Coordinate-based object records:
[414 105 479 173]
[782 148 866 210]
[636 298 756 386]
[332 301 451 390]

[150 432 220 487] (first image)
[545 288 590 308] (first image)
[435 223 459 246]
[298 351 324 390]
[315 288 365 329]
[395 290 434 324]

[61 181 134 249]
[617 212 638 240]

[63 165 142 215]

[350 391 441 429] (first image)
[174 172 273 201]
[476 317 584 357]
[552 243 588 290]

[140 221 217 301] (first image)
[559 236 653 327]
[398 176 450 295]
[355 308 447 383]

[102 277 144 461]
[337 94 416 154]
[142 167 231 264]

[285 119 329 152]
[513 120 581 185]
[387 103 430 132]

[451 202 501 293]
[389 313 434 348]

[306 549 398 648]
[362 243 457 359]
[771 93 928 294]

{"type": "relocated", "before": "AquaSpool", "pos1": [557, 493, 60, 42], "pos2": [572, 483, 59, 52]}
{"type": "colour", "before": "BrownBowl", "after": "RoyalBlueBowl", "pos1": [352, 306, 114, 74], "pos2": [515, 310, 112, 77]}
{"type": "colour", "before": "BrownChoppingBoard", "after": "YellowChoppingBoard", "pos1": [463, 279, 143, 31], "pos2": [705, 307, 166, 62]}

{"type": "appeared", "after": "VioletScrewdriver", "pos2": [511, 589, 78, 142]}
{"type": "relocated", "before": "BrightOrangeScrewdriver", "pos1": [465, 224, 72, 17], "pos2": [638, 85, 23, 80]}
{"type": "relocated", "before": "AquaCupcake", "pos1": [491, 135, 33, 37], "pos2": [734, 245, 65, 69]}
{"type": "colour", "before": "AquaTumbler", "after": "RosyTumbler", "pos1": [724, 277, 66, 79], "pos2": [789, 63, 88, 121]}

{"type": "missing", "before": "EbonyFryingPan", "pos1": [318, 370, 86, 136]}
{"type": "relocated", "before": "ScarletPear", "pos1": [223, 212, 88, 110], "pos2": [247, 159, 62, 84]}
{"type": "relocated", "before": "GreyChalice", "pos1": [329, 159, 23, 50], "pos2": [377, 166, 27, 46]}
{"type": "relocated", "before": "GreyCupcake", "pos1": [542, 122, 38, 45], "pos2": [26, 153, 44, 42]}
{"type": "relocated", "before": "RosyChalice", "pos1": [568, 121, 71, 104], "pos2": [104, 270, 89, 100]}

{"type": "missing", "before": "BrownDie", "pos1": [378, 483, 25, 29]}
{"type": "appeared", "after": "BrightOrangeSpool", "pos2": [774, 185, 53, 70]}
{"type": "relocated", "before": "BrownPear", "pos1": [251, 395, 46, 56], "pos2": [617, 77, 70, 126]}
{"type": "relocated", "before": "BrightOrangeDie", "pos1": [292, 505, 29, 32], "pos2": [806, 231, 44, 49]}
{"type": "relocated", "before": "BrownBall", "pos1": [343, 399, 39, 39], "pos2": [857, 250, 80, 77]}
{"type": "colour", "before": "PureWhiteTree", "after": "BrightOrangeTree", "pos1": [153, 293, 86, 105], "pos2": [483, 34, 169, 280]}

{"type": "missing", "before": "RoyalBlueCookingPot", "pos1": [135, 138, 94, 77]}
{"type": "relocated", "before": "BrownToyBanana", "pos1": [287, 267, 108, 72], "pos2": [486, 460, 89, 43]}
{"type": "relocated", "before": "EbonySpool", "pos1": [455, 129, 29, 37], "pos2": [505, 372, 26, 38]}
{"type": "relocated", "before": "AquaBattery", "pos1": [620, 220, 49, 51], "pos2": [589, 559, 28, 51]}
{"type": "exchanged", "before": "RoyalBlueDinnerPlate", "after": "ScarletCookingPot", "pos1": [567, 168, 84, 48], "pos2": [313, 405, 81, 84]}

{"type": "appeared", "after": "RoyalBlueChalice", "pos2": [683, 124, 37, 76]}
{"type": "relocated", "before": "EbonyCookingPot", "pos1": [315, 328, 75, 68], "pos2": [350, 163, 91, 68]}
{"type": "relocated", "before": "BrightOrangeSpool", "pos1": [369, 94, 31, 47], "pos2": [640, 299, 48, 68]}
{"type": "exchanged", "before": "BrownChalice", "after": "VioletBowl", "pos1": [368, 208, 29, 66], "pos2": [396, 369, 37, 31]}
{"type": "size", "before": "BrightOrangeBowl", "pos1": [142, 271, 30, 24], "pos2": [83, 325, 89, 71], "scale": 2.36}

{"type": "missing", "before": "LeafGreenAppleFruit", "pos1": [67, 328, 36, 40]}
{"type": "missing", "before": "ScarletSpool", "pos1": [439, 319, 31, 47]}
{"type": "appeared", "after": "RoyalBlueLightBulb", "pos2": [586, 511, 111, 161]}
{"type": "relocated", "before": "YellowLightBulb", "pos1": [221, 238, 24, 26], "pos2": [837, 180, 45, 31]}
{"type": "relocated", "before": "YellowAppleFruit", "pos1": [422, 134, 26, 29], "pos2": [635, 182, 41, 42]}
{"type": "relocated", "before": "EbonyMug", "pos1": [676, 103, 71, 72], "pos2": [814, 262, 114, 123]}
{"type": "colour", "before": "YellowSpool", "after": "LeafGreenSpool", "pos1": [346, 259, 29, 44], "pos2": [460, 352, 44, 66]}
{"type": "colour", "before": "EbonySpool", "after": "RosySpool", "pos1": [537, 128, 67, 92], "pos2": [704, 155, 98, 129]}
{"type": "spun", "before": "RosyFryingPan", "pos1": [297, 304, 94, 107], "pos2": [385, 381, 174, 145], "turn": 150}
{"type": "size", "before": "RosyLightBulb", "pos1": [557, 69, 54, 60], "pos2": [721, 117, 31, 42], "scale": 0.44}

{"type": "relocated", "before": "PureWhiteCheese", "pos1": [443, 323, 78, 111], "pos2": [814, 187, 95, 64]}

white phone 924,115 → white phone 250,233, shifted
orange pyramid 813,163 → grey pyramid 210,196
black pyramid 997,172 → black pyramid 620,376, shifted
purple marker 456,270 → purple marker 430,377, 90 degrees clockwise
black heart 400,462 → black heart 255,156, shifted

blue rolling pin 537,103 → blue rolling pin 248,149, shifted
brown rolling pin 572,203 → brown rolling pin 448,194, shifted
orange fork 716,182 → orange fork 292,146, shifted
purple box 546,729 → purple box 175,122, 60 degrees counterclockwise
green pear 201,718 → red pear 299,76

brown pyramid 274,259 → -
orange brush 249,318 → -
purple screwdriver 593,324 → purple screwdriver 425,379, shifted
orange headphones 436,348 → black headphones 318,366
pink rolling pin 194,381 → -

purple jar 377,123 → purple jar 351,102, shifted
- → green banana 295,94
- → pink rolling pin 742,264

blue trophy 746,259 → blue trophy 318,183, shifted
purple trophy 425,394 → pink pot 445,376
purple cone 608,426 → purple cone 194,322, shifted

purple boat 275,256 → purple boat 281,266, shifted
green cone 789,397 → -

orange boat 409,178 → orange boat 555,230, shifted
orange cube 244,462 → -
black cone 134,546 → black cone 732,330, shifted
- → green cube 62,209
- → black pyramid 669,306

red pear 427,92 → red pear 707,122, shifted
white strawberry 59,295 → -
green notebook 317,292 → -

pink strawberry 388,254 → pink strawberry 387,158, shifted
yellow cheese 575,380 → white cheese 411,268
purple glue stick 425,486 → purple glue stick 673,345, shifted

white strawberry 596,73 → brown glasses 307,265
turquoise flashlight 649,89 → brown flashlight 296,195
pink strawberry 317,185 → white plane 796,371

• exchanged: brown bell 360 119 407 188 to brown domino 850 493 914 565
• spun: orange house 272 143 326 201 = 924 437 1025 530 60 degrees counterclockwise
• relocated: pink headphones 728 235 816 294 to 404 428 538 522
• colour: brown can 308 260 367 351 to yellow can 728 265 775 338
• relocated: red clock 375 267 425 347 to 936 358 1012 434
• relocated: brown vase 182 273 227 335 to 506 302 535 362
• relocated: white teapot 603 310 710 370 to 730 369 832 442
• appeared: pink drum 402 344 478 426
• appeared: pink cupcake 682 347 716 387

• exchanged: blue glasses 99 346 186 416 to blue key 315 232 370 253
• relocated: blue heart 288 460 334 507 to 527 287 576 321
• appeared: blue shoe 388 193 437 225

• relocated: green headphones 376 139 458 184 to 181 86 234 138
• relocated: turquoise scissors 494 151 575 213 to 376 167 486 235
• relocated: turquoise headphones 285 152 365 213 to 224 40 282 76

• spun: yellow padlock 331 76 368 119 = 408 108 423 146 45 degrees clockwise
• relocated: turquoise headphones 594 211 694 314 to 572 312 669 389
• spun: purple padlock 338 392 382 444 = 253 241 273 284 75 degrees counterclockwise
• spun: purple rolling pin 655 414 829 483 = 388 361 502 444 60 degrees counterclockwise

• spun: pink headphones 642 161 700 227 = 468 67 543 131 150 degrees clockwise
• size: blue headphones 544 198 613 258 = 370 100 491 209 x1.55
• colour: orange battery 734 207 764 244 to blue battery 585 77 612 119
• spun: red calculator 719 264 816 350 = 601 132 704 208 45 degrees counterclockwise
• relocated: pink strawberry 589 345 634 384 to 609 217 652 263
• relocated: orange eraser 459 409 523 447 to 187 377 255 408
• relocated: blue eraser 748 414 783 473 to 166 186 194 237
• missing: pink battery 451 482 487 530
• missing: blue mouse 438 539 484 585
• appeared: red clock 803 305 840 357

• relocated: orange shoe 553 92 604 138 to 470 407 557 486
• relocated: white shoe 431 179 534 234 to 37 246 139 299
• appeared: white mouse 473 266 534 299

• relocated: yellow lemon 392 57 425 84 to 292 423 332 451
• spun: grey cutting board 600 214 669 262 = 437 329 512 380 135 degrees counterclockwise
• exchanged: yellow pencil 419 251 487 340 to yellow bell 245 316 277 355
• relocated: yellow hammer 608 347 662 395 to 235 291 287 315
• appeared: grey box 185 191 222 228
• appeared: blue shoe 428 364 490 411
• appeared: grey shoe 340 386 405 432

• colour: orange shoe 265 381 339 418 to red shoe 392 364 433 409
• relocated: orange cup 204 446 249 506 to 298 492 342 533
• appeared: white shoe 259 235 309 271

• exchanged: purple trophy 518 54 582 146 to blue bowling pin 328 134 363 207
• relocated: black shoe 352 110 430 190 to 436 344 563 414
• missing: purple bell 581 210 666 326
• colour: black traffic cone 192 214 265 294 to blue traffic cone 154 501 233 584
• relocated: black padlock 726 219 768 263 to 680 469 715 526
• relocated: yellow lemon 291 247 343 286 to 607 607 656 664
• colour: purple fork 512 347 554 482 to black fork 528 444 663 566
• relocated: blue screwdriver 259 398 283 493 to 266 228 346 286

Exercise aim: All that is wanted is a faithful reproduction of the line above with "530 60 degrees counterclockwise", the line with "344 478 426", and every line in between.

Solution to this exercise:
• spun: orange house 272 143 326 201 = 924 437 1025 530 60 degrees counterclockwise
• relocated: pink headphones 728 235 816 294 to 404 428 538 522
• colour: brown can 308 260 367 351 to yellow can 728 265 775 338
• relocated: red clock 375 267 425 347 to 936 358 1012 434
• relocated: brown vase 182 273 227 335 to 506 302 535 362
• relocated: white teapot 603 310 710 370 to 730 369 832 442
• appeared: pink drum 402 344 478 426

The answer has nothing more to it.